*** Data supplied ***

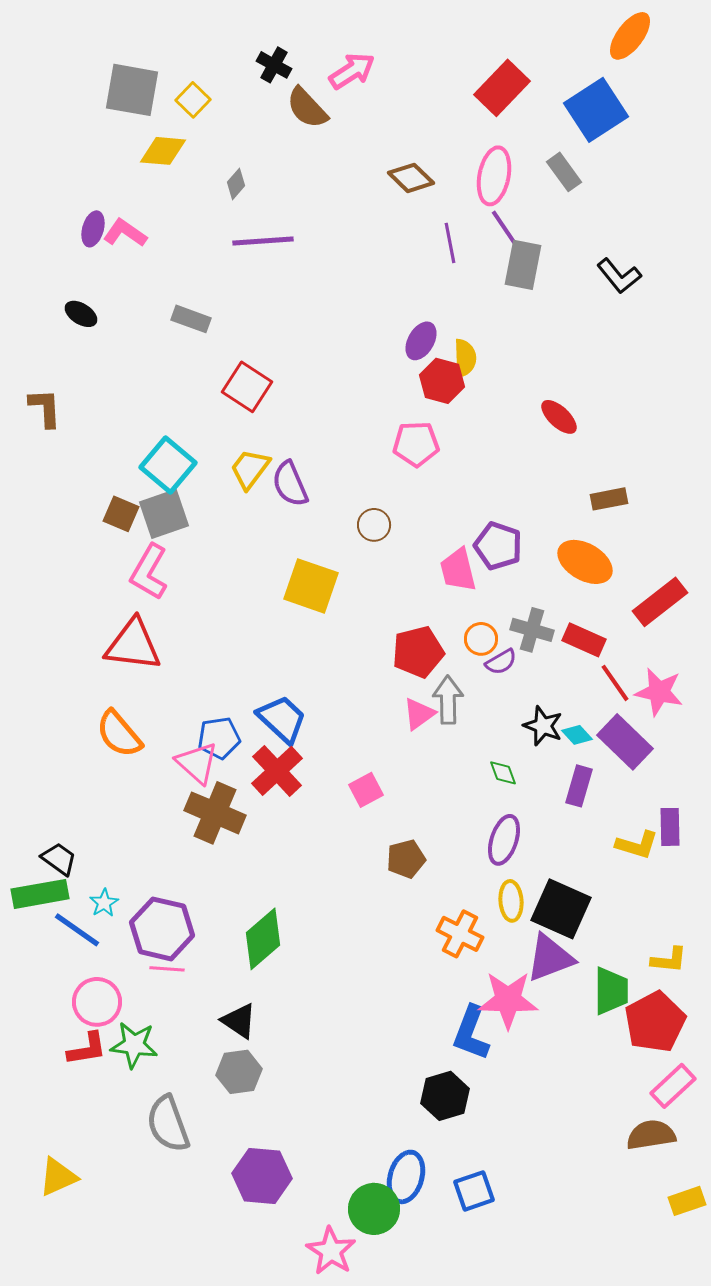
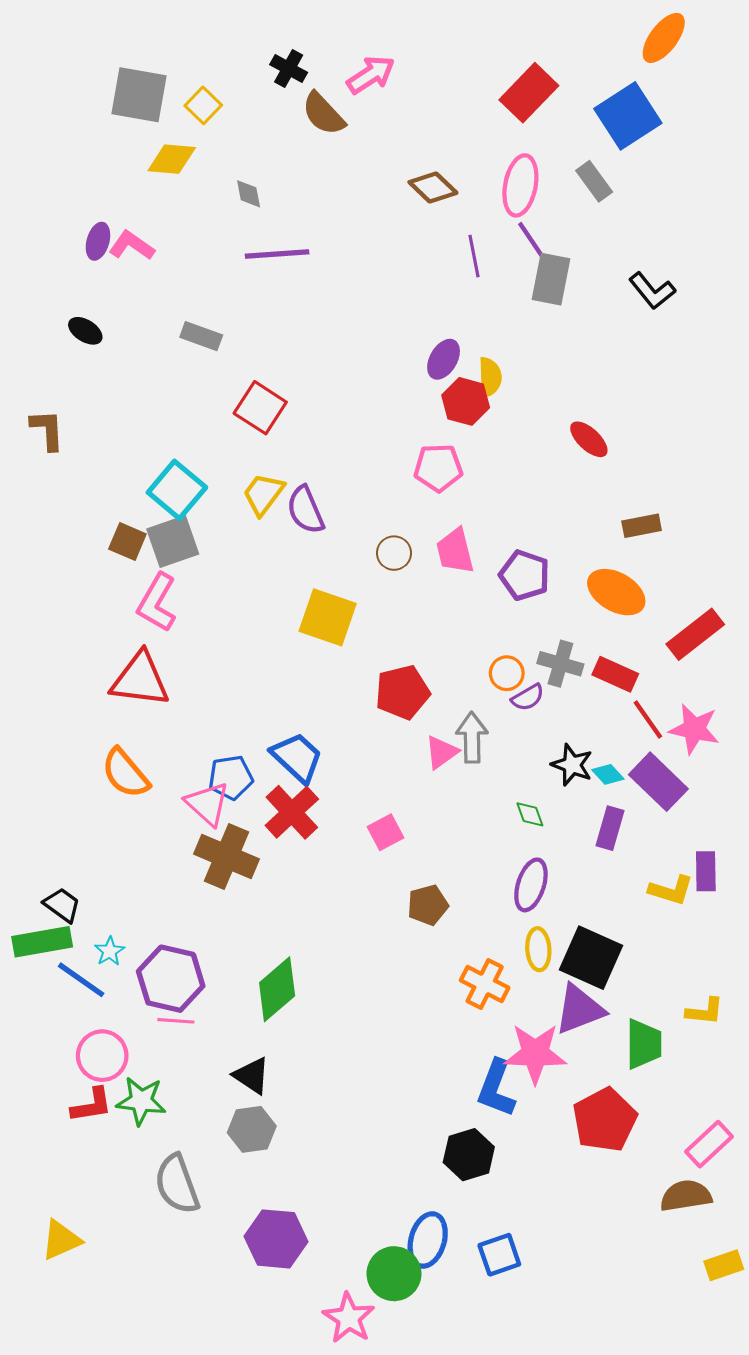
gray diamond: (236, 184) -> (249, 194), turned -52
pink trapezoid: (458, 570) -> (455, 551), moved
red pentagon: (418, 652) -> (402, 692), moved
red pentagon: (655, 1022) -> (605, 1120), moved

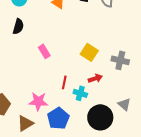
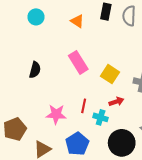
black semicircle: (18, 26) -> (35, 70), moved
pink rectangle: (44, 51) -> (78, 62), moved, size x1.5
pink star: (38, 101) -> (56, 114), moved

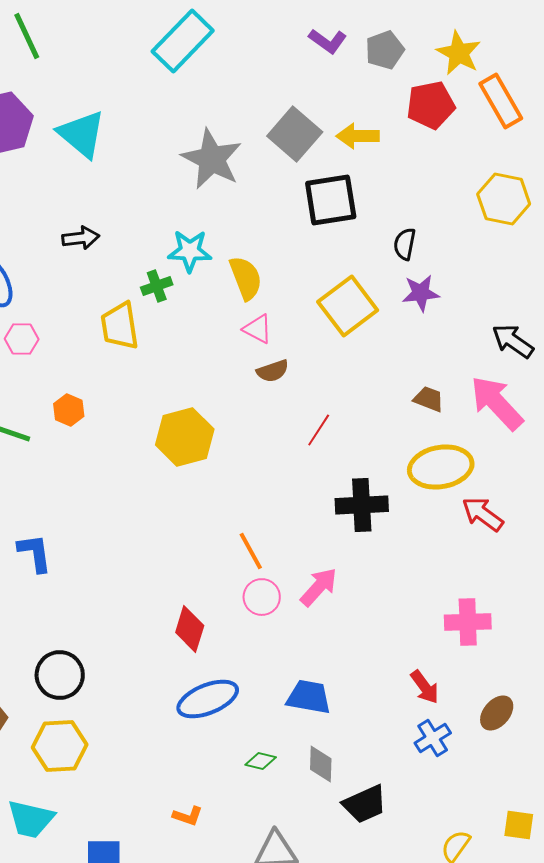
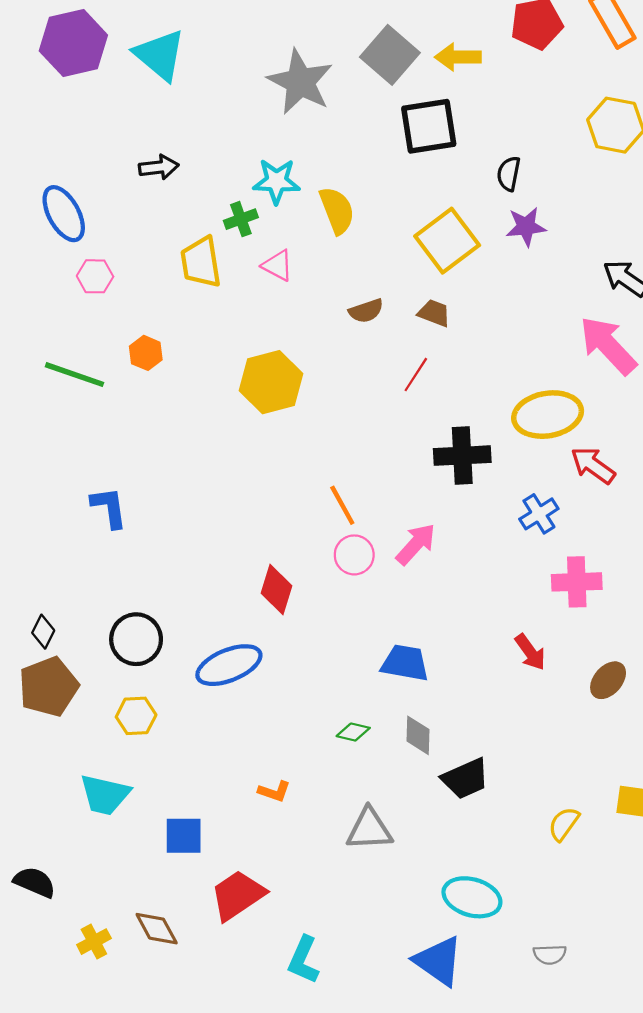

***

• _Your task_
Counting only the lines that include "pentagon", state how many there are in the entries, and nothing else.

• _Written answer_
2